▶ **TO DO**:
Please repeat the line that contains "C204: 150uF (plus" and every line after it, exactly, through the end of the records.

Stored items

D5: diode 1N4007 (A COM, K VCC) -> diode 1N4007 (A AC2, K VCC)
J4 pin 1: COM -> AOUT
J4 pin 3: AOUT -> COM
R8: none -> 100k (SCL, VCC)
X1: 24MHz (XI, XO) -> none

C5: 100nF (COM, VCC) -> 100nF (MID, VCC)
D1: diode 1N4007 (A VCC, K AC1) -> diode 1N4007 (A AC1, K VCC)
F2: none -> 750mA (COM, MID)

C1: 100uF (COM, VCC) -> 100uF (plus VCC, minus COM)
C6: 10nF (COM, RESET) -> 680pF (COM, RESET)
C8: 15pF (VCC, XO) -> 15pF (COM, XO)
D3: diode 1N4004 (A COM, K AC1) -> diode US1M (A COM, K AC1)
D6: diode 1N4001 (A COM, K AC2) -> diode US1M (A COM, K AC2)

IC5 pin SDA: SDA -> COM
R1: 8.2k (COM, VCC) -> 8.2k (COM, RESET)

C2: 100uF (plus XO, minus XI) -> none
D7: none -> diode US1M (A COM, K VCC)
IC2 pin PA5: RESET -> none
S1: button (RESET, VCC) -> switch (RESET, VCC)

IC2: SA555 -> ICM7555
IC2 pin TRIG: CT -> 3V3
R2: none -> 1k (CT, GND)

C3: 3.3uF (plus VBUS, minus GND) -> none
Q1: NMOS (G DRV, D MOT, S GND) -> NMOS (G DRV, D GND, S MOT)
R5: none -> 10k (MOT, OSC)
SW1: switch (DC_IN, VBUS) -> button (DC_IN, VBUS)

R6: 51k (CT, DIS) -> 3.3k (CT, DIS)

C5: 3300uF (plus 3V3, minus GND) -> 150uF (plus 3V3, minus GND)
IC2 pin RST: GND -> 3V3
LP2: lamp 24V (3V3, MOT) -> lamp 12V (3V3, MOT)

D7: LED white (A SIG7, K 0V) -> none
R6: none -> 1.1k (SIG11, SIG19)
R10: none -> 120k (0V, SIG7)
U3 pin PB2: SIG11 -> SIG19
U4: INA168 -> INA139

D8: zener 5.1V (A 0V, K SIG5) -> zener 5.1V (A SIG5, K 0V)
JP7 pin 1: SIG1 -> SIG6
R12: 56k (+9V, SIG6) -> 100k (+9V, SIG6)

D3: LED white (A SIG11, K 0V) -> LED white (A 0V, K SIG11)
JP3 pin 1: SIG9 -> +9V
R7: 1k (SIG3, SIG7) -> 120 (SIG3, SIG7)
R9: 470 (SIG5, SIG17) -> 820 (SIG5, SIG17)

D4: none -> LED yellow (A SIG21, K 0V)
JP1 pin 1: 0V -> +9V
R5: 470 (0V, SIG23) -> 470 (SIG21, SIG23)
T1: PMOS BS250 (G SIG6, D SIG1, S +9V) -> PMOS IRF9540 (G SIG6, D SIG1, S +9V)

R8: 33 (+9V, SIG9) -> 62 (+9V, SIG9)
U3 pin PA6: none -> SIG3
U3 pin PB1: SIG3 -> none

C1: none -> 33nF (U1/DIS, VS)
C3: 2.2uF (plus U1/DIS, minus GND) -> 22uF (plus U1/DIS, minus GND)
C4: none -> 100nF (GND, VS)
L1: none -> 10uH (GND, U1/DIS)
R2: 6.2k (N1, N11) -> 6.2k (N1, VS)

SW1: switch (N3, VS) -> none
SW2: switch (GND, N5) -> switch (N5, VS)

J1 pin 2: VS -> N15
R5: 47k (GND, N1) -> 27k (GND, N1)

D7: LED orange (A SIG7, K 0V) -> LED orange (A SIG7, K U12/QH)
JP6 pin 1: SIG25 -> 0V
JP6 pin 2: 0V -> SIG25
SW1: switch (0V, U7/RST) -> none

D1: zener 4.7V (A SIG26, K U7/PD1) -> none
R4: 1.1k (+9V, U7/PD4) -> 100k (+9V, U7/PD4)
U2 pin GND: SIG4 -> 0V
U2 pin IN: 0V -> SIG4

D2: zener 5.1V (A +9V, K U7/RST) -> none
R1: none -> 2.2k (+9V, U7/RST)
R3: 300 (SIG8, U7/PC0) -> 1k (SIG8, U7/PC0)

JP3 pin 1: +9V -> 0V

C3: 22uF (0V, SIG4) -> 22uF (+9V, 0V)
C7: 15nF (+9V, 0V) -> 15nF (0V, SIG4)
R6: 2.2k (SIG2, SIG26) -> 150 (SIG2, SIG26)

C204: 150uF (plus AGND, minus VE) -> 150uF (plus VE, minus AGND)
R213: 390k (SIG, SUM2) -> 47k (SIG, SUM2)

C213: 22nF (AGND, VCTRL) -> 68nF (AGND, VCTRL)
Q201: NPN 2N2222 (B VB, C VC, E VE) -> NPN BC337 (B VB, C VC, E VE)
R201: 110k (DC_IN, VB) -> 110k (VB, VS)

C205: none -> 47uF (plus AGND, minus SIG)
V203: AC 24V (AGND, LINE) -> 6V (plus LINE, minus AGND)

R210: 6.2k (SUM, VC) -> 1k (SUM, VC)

▶ **WRITTEN RESPONSE**:
C204: 150uF (plus AGND, minus VE) -> 150uF (plus VE, minus AGND)
R213: 390k (SIG, SUM2) -> 47k (SIG, SUM2)

C213: 22nF (AGND, VCTRL) -> 68nF (AGND, VCTRL)
Q201: NPN 2N2222 (B VB, C VC, E VE) -> NPN BC337 (B VB, C VC, E VE)
R201: 110k (DC_IN, VB) -> 110k (VB, VS)

C205: none -> 47uF (plus AGND, minus SIG)
V203: AC 24V (AGND, LINE) -> 6V (plus LINE, minus AGND)

R210: 6.2k (SUM, VC) -> 1k (SUM, VC)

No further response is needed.